== Segment start ==

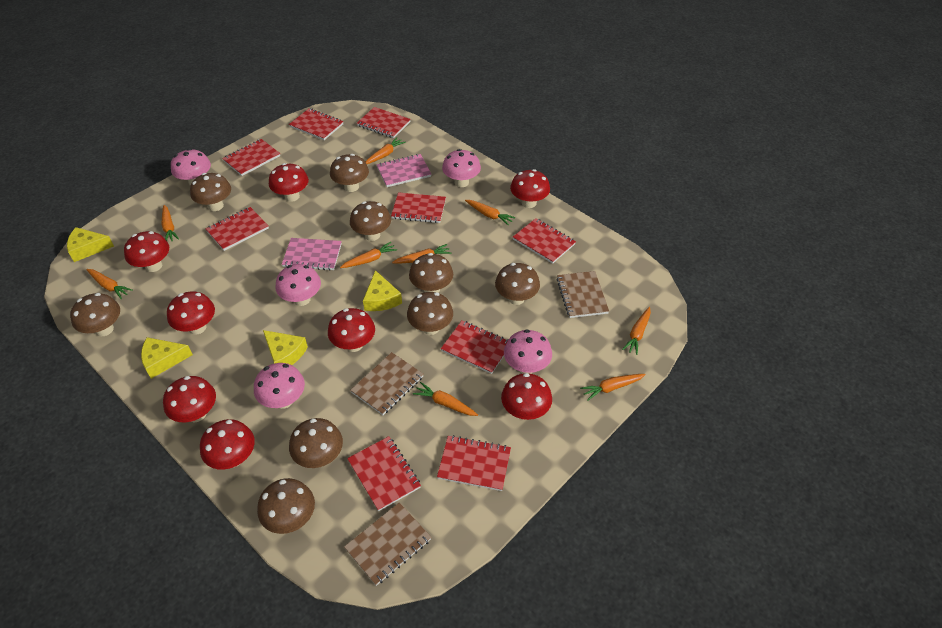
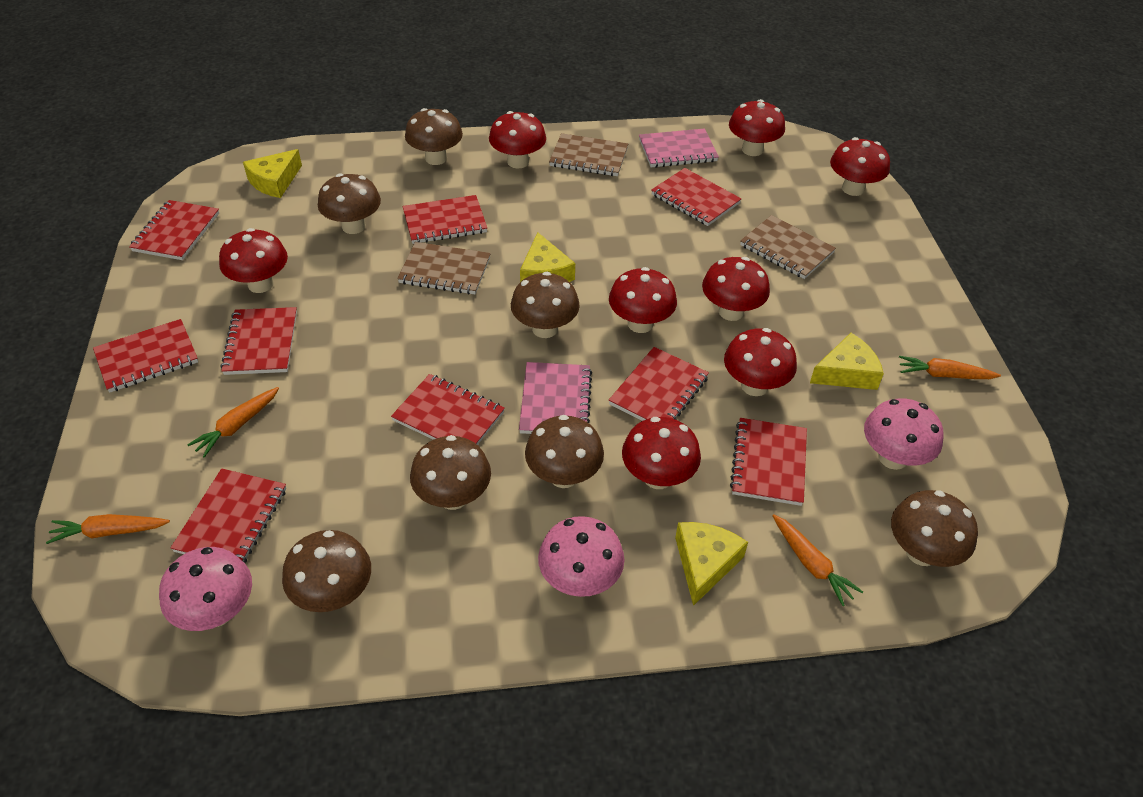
brown mushroom: 9 -> 7
orange carrot: 9 -> 4
pink mushroom: 5 -> 3

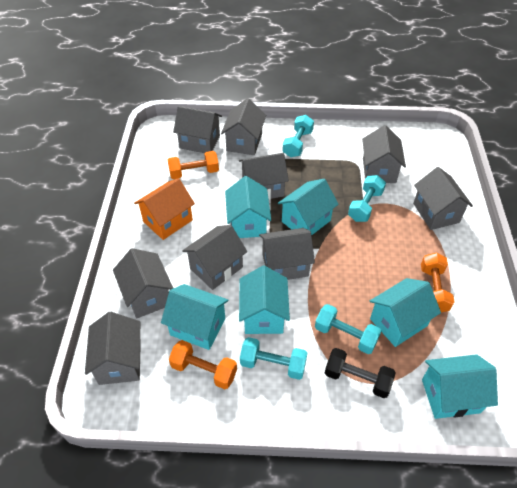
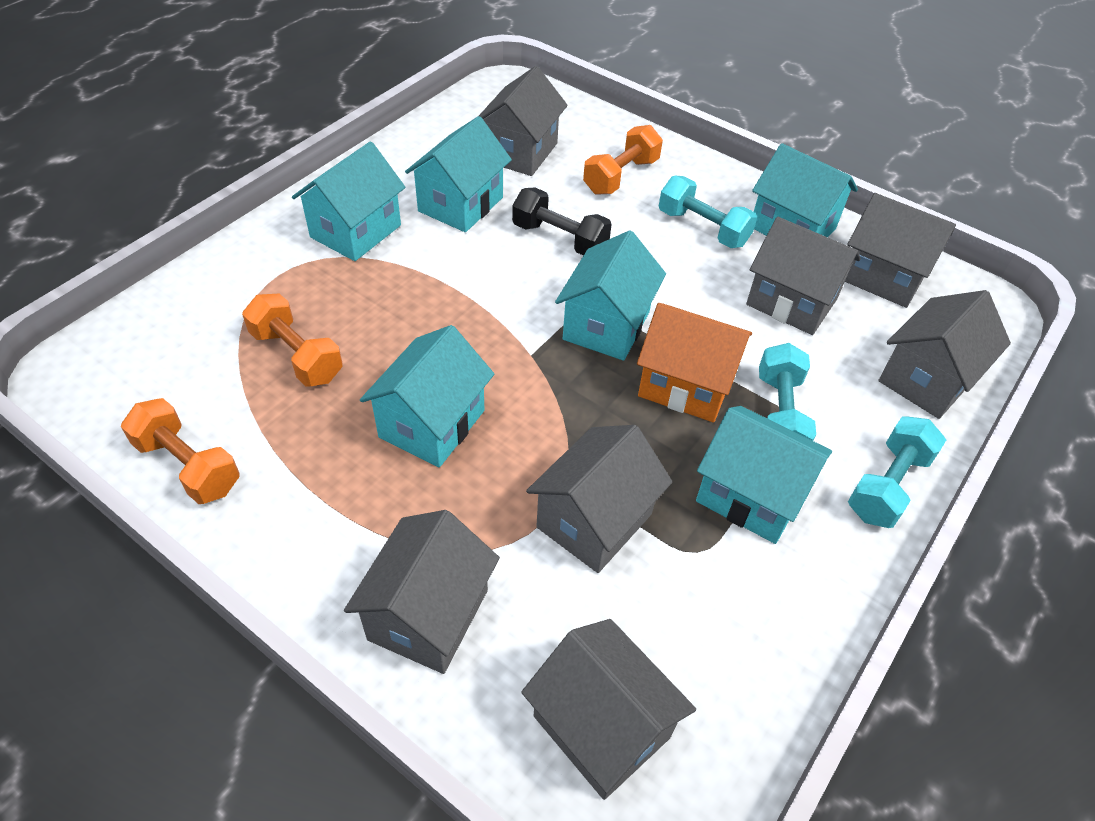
grey house: 9 -> 7
turquoise dumbbell: 4 -> 3

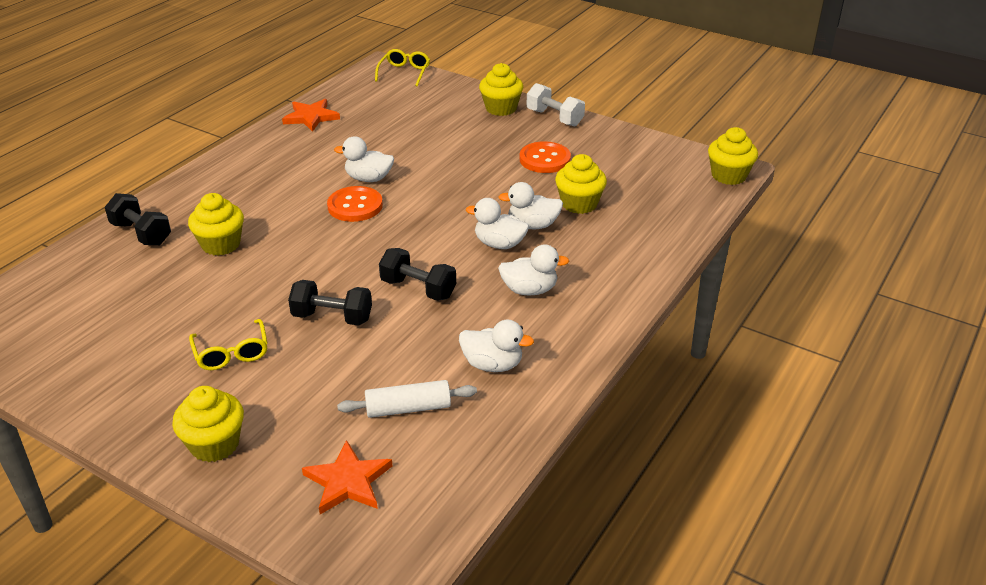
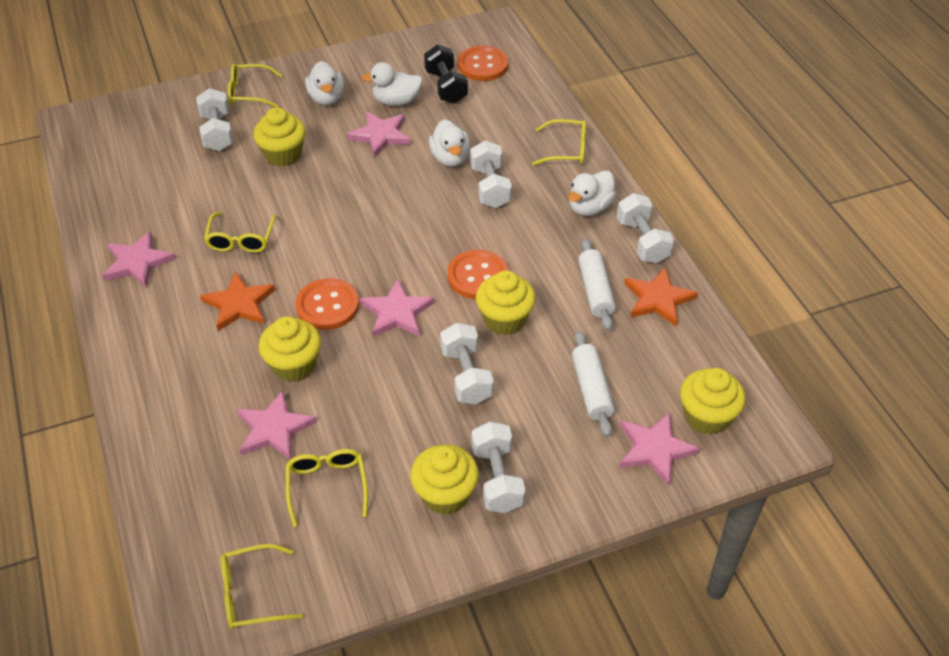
black dumbbell: 3 -> 1
orange button: 2 -> 3
pink star: 0 -> 5
white duck: 5 -> 4
white dumbbell: 1 -> 5
white rolling pin: 1 -> 2
yellow glasses: 2 -> 5

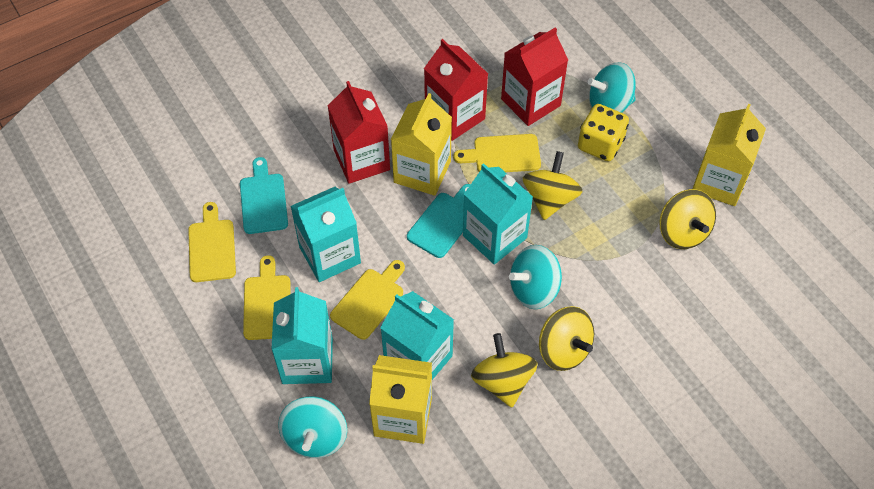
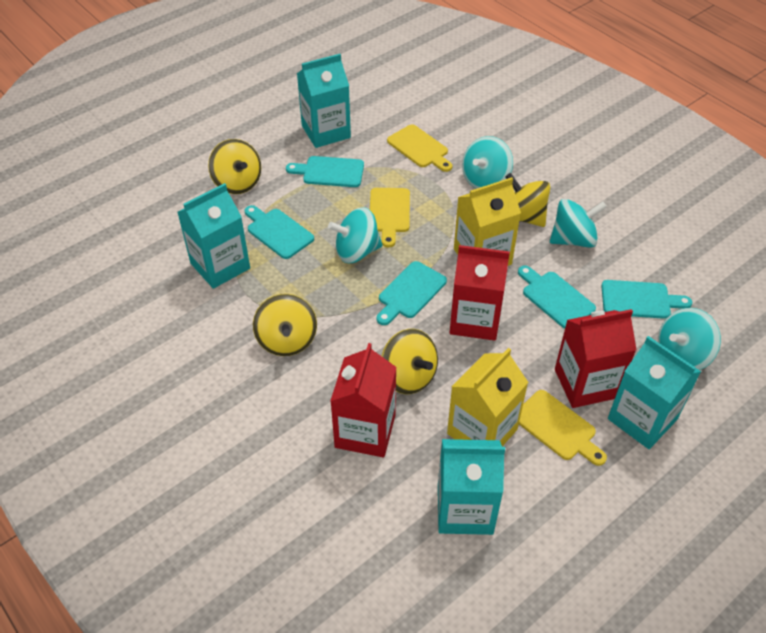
turquoise cutting board: 2 -> 5
turquoise spinning top: 3 -> 4
yellow carton: 3 -> 2
yellow cutting board: 4 -> 3
yellow dice: 1 -> 0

== Segment end ==

**What is needed**
Scan the records above for the word "cutting". Show each line in which it appears.

**Finished exercise**
turquoise cutting board: 2 -> 5
yellow cutting board: 4 -> 3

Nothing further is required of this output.